* Problem requirements:
Could you copy exactly the lines below, beginning at the line with "STEPPER2 pin GND: VIN -> GND" and stopping after the line with "STEPPER3 pin VCC: GND -> VIN", with no pictures?

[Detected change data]
##############################

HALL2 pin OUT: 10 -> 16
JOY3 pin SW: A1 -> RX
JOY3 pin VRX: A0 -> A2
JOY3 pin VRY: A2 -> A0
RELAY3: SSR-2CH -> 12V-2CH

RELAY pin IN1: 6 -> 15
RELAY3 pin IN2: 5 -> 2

##############################

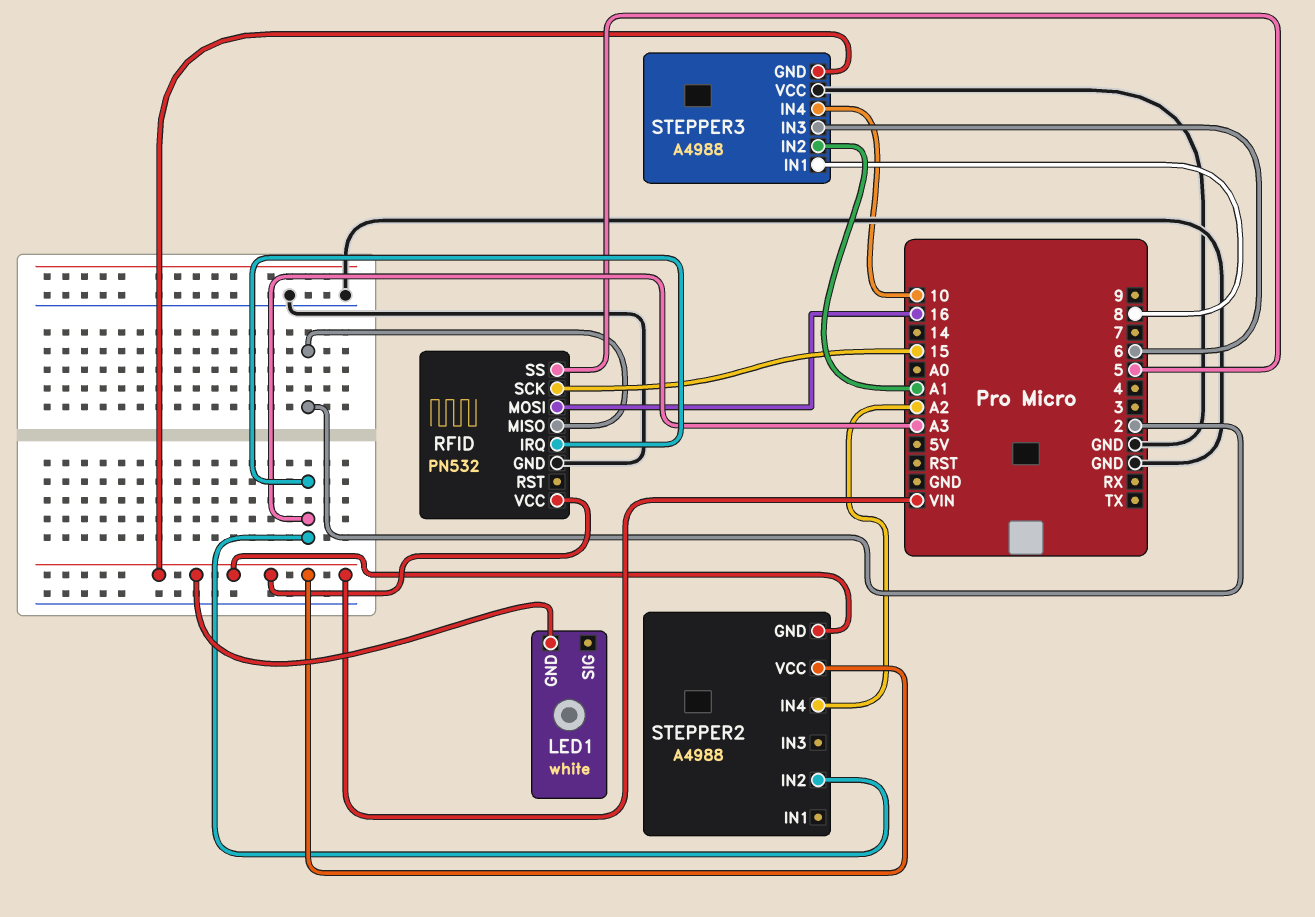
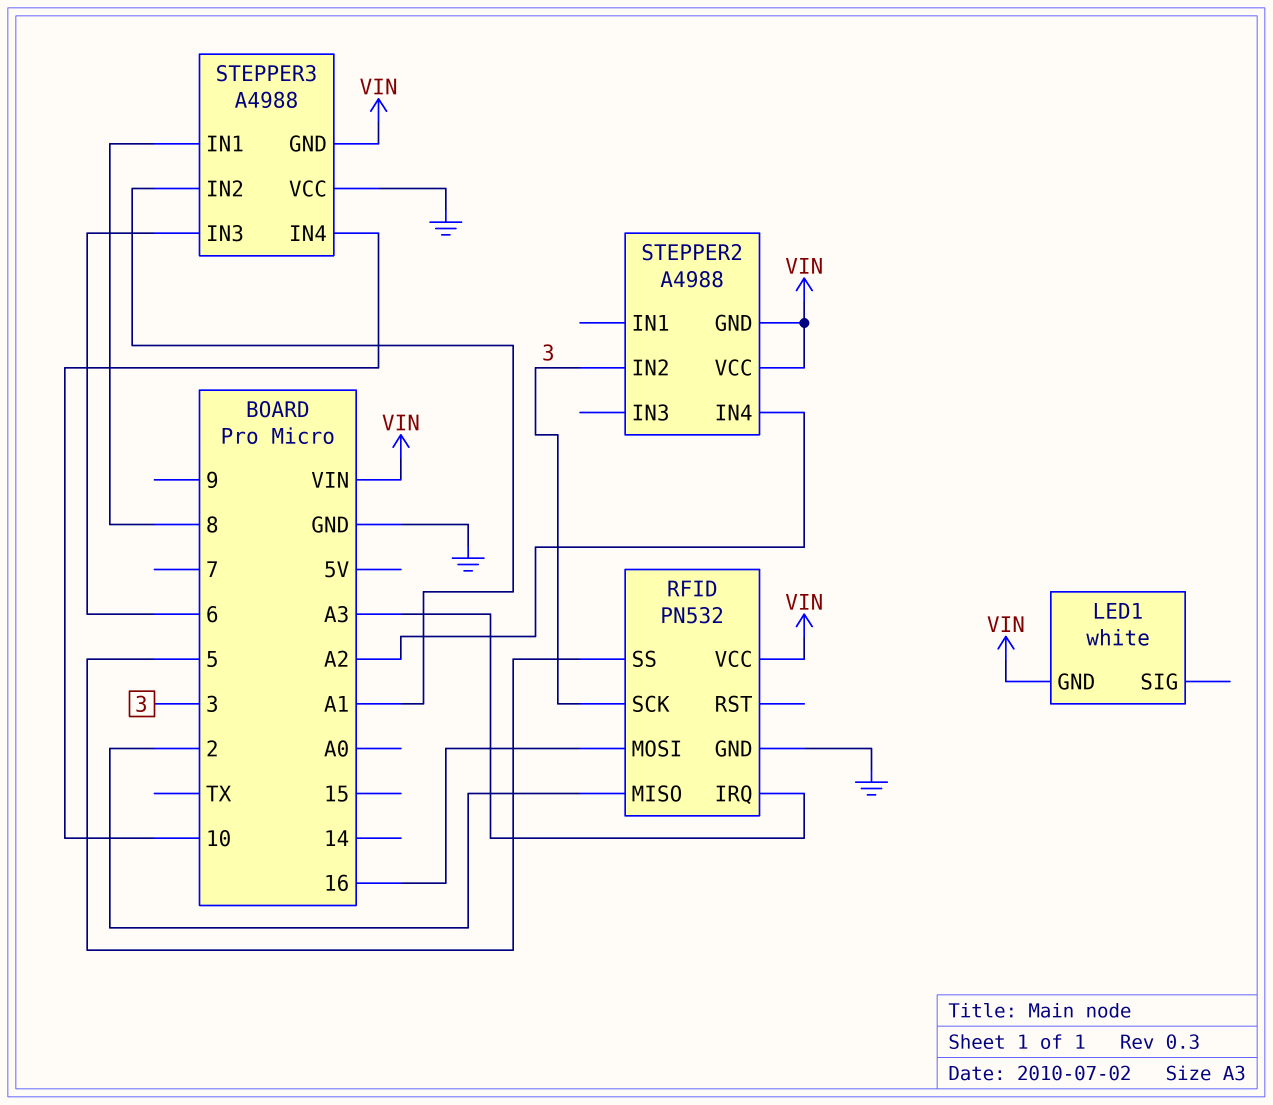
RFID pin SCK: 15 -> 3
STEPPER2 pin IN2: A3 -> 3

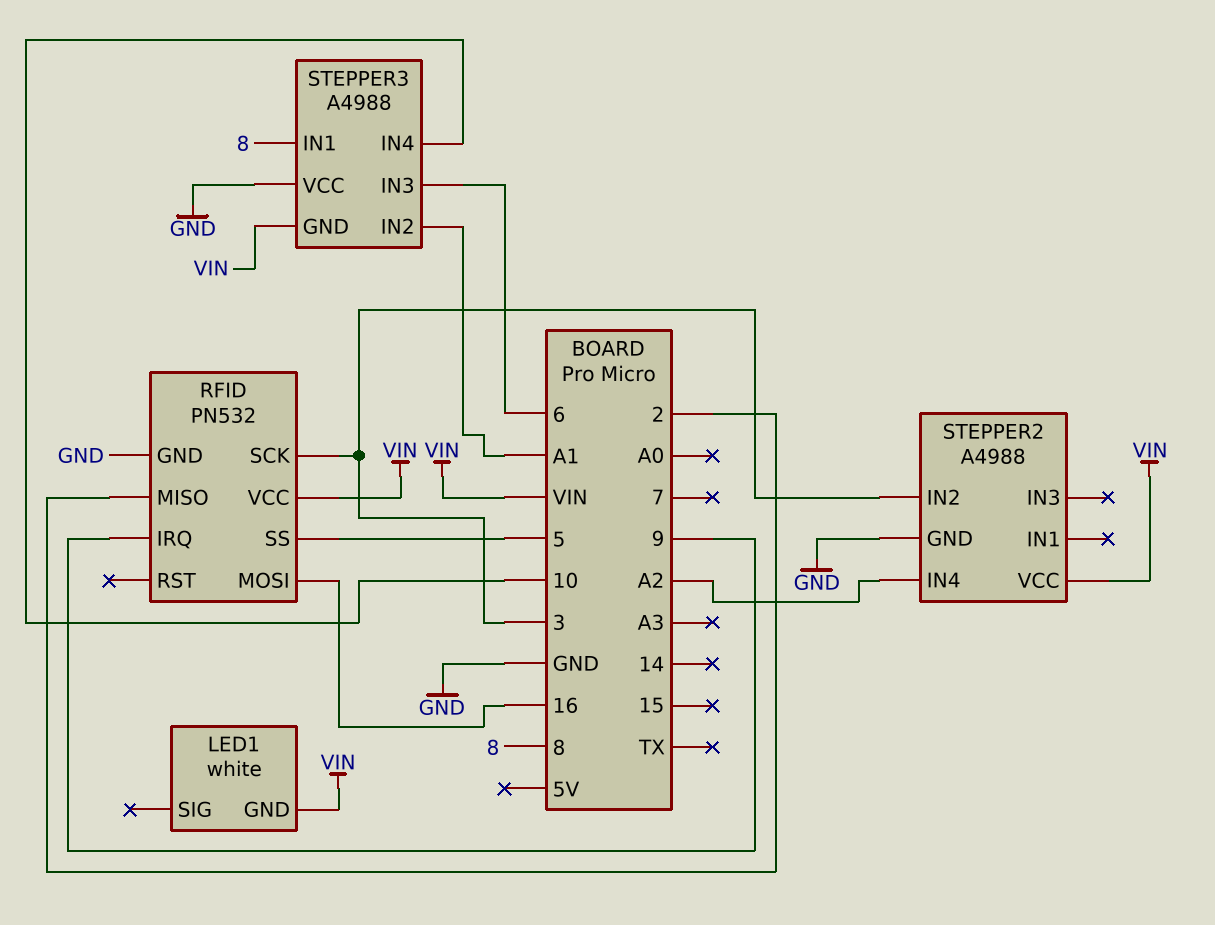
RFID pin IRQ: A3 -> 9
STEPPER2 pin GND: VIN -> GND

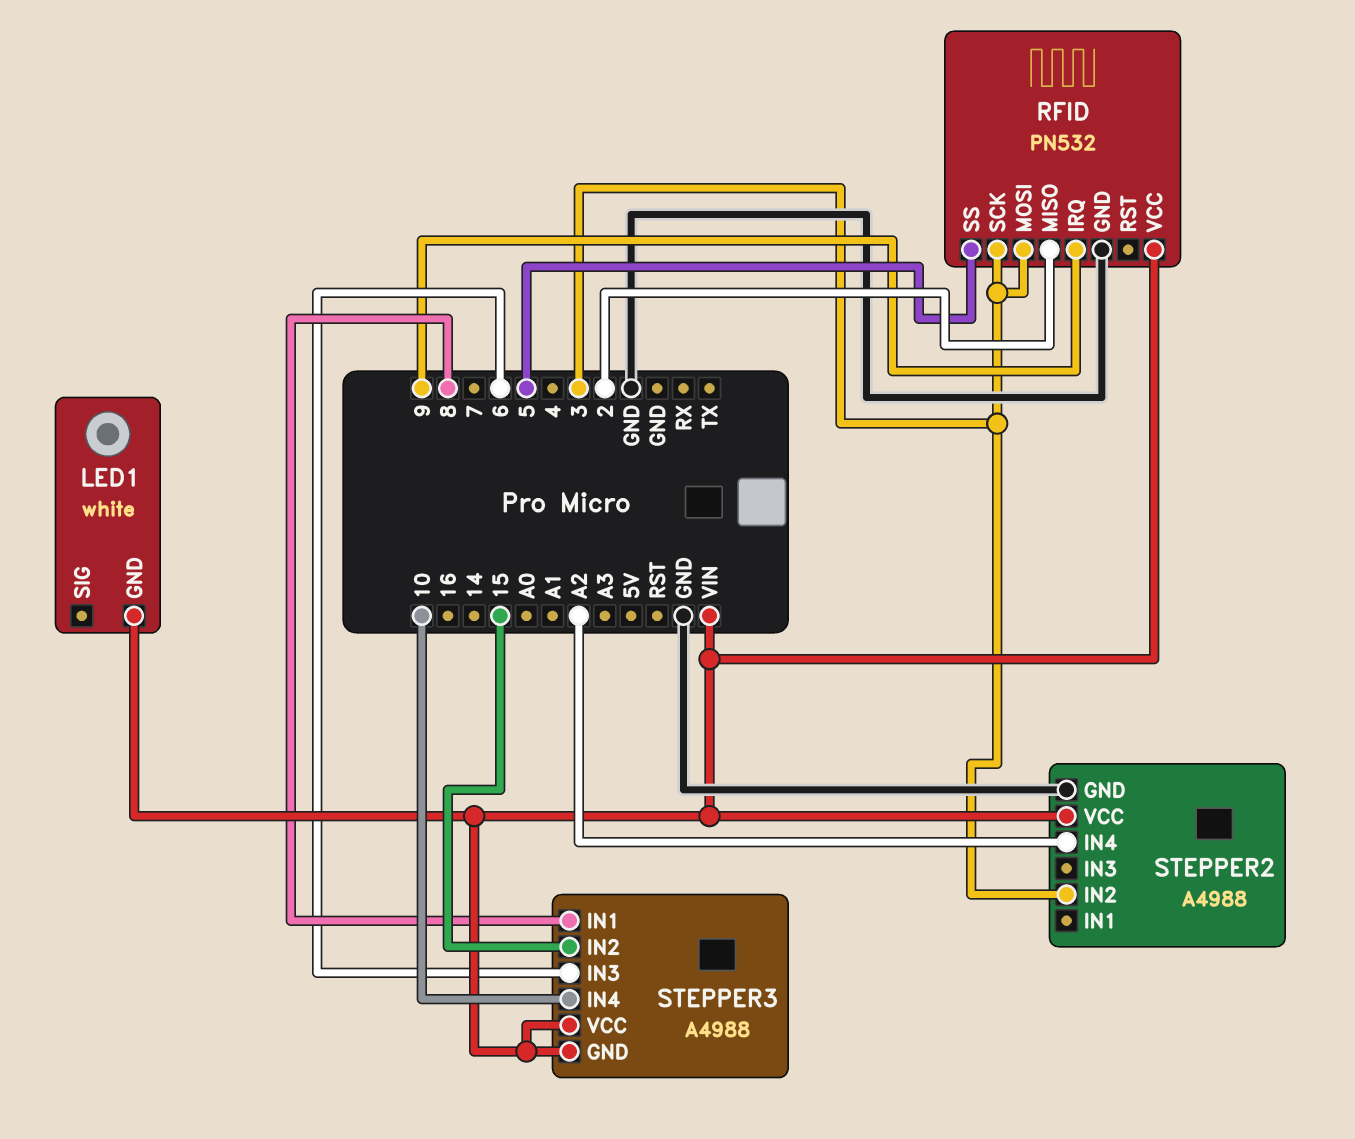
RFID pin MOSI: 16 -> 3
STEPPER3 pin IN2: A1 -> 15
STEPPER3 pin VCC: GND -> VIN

##############################

* Answer below:
STEPPER2 pin GND: VIN -> GND

RFID pin MOSI: 16 -> 3
STEPPER3 pin IN2: A1 -> 15
STEPPER3 pin VCC: GND -> VIN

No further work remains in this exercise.